### STUDY MATERIAL:
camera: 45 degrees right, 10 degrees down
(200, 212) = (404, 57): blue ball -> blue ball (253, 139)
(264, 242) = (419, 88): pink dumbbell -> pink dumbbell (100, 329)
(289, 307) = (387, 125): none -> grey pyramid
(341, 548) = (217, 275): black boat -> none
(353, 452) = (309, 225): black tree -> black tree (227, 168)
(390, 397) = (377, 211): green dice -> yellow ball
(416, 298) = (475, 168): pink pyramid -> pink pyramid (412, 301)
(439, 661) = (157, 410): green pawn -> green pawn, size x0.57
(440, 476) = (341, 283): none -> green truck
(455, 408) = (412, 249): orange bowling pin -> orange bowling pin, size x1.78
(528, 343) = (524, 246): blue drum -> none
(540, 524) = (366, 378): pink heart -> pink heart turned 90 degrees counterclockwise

### WHAT TO WORK ON:
All entries should be given again precisely as they appear above.

### WRITTEN ANSWER:
camera: 45 degrees right, 10 degrees down
(200, 212) = (404, 57): blue ball -> blue ball (253, 139)
(264, 242) = (419, 88): pink dumbbell -> pink dumbbell (100, 329)
(289, 307) = (387, 125): none -> grey pyramid
(341, 548) = (217, 275): black boat -> none
(353, 452) = (309, 225): black tree -> black tree (227, 168)
(390, 397) = (377, 211): green dice -> yellow ball
(416, 298) = (475, 168): pink pyramid -> pink pyramid (412, 301)
(439, 661) = (157, 410): green pawn -> green pawn, size x0.57
(440, 476) = (341, 283): none -> green truck
(455, 408) = (412, 249): orange bowling pin -> orange bowling pin, size x1.78
(528, 343) = (524, 246): blue drum -> none
(540, 524) = (366, 378): pink heart -> pink heart turned 90 degrees counterclockwise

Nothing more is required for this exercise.